▶ _Information supplied_:
========================

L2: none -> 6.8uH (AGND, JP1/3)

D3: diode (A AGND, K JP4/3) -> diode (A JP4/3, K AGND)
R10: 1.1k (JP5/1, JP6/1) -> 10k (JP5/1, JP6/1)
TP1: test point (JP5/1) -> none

========================

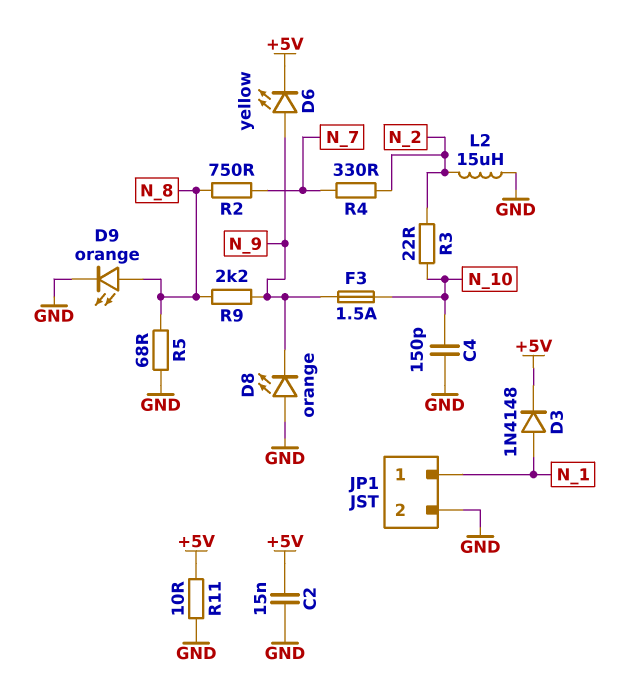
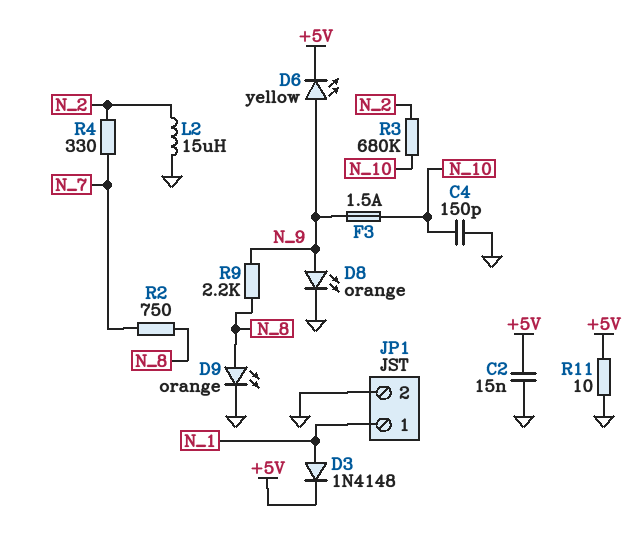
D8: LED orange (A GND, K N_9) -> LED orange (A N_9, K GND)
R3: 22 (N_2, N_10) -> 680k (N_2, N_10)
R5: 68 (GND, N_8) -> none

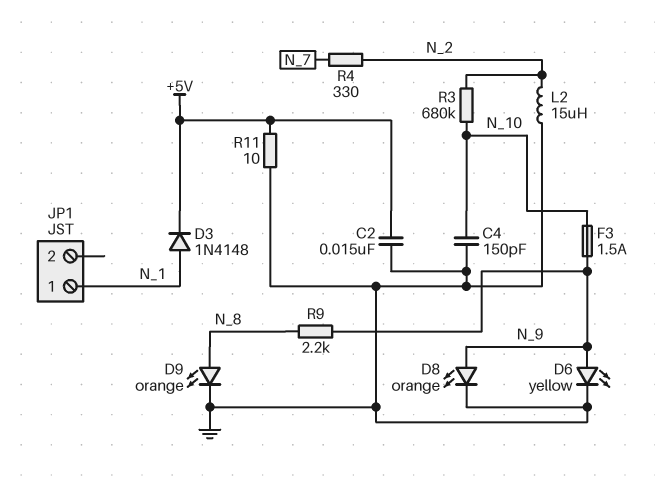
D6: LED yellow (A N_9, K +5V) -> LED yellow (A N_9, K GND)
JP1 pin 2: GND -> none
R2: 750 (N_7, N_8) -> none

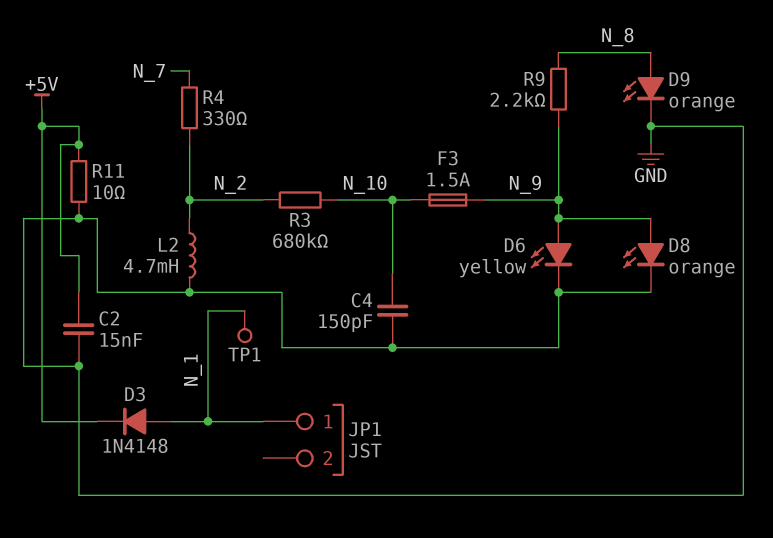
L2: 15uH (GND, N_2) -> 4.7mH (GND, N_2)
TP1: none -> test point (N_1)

========================

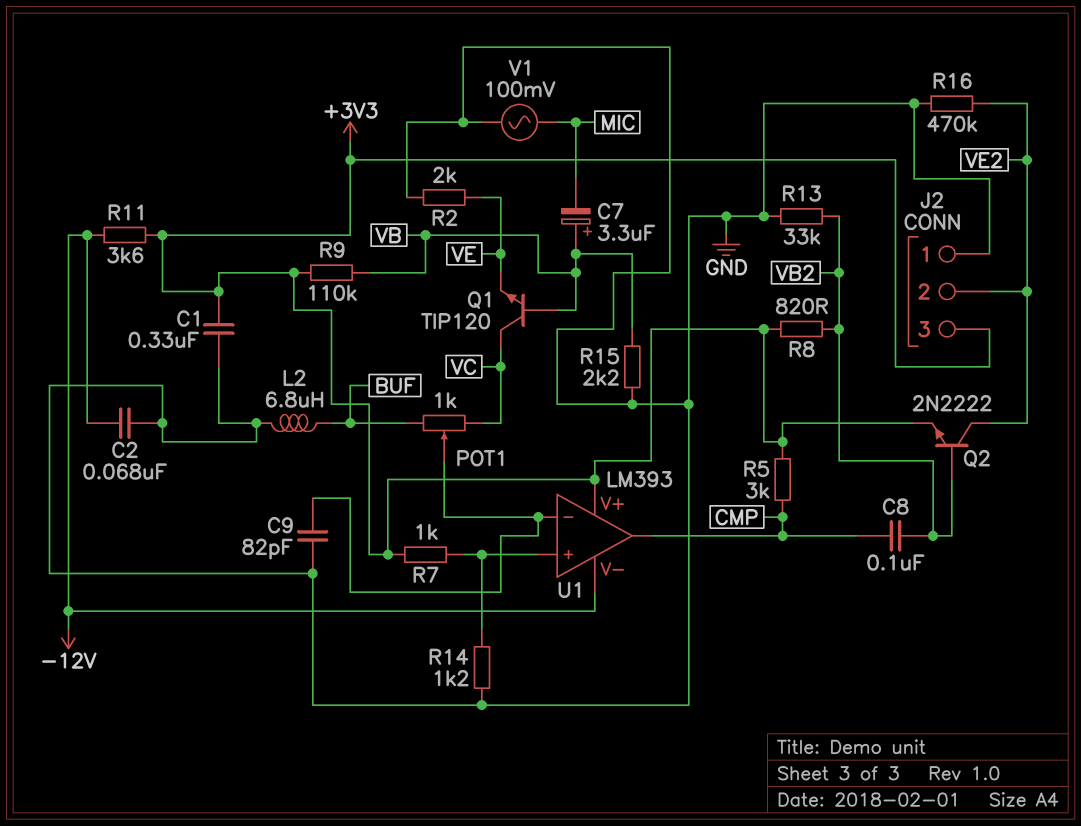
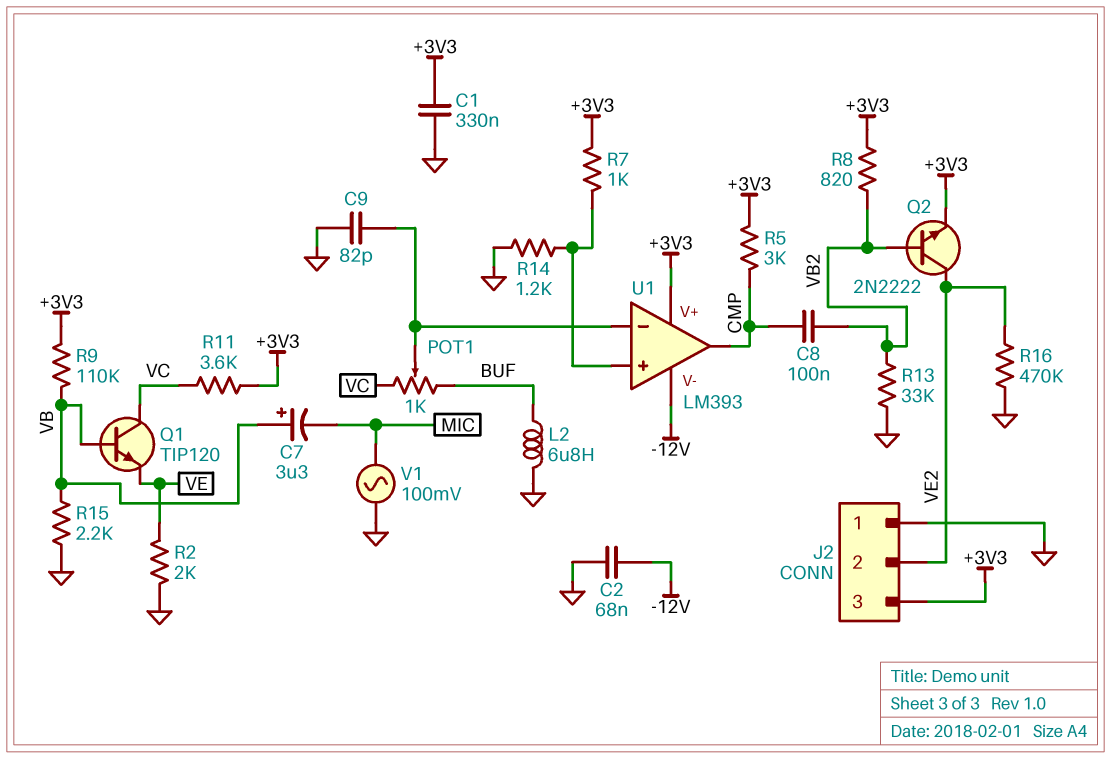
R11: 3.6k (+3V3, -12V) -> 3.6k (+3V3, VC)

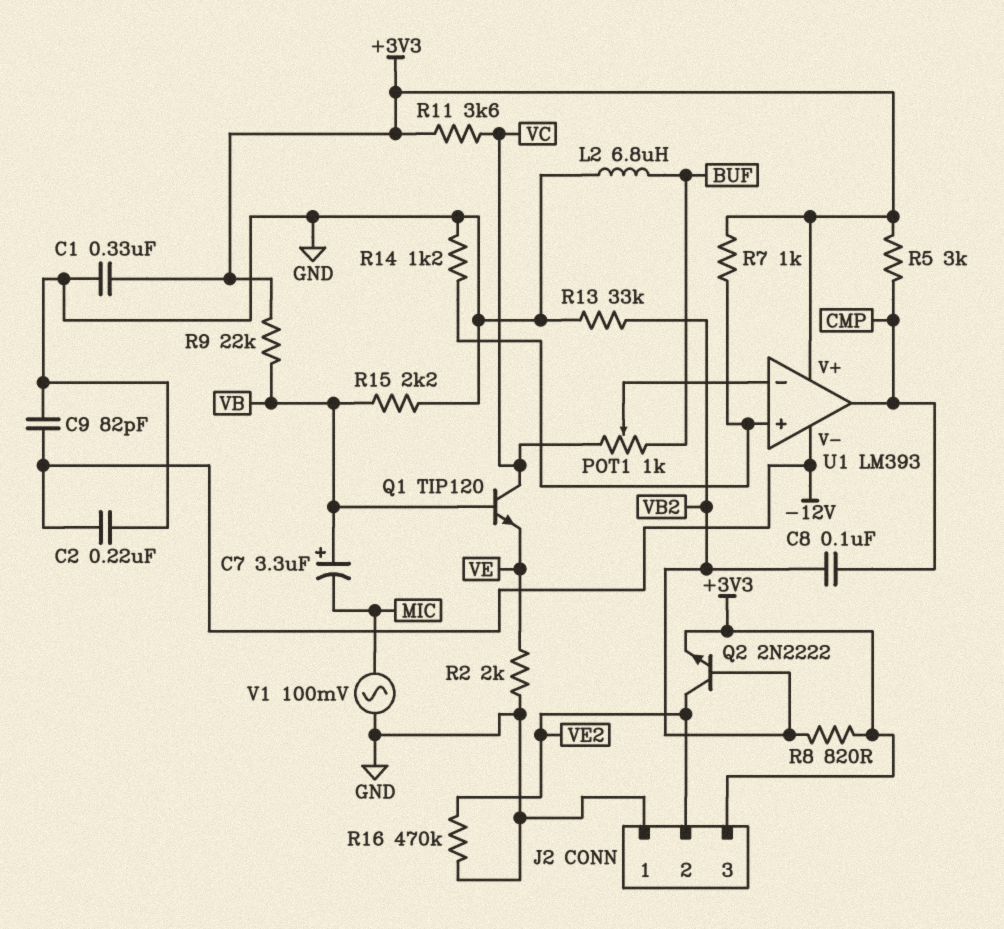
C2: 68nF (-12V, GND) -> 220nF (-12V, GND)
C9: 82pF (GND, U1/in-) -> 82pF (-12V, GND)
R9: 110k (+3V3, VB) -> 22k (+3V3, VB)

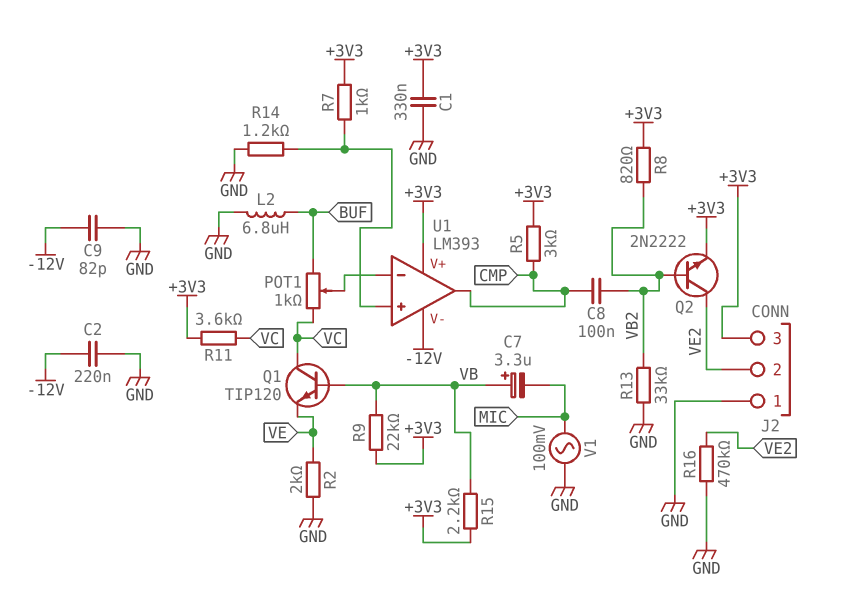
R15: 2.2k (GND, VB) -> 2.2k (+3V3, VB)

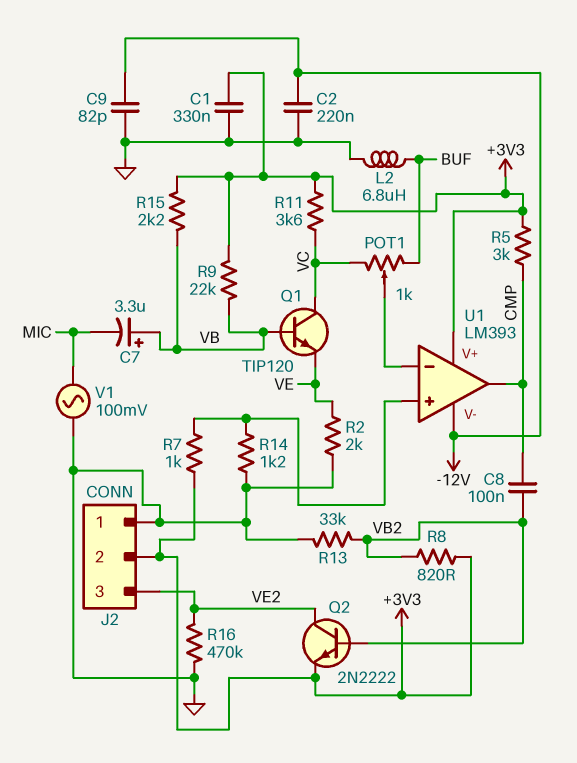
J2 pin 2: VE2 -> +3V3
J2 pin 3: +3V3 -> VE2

========================

▶ _Activity_:
Quote word for word only the lines above from the one containing "R2: 750 (N_7, N_8) -> none" through the one containing "TP1: none -> test point (N_1)". Pictures stay out of your copy.

▶ _Task solution_:
R2: 750 (N_7, N_8) -> none

L2: 15uH (GND, N_2) -> 4.7mH (GND, N_2)
TP1: none -> test point (N_1)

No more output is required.